From the line that contains "HALL3: KY-003 -> A3144" to the end of the entries, write out every line exactly, including both ends, and nothing more.
(SOURCE DATA)
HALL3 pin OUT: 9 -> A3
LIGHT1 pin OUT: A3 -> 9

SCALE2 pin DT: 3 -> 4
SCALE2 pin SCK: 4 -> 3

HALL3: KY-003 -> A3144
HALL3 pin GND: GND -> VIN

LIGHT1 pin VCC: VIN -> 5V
(End SOURCE DATA)
> _SOLUTION FOR THIS TASK_:
HALL3: KY-003 -> A3144
HALL3 pin GND: GND -> VIN

LIGHT1 pin VCC: VIN -> 5V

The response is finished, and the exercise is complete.